RECORDS SHOWN:
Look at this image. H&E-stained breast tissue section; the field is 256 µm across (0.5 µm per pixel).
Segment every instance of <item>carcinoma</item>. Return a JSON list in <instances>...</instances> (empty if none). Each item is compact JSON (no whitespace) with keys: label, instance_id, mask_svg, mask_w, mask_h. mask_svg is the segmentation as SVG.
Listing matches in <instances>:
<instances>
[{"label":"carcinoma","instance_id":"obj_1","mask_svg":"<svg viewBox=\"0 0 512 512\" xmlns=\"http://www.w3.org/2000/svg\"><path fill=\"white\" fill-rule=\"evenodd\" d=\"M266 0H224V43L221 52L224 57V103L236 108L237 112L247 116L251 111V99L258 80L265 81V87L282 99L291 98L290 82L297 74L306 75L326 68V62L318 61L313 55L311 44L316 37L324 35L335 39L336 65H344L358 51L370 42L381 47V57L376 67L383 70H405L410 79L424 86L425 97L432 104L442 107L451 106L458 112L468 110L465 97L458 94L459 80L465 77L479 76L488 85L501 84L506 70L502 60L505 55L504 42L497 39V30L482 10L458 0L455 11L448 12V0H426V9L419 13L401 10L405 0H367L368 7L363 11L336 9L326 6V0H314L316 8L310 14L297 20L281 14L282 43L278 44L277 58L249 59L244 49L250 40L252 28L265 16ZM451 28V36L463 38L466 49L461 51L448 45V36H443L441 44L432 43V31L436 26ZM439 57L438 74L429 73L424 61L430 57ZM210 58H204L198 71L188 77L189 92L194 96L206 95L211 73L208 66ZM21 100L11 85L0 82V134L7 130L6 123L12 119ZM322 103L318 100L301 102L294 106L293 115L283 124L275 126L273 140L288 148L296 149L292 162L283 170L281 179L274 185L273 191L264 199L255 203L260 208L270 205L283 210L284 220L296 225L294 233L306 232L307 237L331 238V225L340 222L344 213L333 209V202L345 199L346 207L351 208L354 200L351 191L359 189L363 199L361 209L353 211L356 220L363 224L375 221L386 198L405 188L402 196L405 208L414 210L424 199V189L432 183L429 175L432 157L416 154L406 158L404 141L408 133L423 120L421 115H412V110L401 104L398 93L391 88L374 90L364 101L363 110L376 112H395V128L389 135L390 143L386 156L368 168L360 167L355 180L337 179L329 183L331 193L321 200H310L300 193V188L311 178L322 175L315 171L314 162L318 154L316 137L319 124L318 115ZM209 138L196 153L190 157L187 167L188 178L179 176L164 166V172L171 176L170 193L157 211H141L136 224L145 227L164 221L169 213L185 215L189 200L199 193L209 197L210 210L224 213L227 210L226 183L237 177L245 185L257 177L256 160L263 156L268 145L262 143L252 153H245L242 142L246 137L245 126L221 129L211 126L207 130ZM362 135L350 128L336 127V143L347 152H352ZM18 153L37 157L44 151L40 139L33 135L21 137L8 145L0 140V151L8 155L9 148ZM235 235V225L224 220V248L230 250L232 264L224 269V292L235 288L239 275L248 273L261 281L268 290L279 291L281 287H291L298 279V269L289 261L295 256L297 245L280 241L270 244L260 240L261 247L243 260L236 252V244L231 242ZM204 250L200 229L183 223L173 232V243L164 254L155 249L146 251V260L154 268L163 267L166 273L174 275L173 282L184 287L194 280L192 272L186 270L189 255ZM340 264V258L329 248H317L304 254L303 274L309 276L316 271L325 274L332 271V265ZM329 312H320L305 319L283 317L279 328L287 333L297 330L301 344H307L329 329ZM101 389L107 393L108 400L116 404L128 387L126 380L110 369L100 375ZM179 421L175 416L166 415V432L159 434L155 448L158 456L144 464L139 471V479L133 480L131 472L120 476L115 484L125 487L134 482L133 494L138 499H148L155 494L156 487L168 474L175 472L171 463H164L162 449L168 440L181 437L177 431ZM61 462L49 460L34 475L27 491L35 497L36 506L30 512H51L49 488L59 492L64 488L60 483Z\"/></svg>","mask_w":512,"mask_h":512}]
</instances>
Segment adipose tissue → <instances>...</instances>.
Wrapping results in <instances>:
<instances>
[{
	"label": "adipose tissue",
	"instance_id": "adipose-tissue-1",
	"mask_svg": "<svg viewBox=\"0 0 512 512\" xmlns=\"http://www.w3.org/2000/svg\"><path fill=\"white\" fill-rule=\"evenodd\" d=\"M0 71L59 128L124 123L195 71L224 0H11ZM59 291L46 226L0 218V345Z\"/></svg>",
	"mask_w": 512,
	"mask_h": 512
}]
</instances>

TASK DESCRIPTION:
What is the number of lines holding the word "instances"? State it alone.

RESPONSE BELOW:
8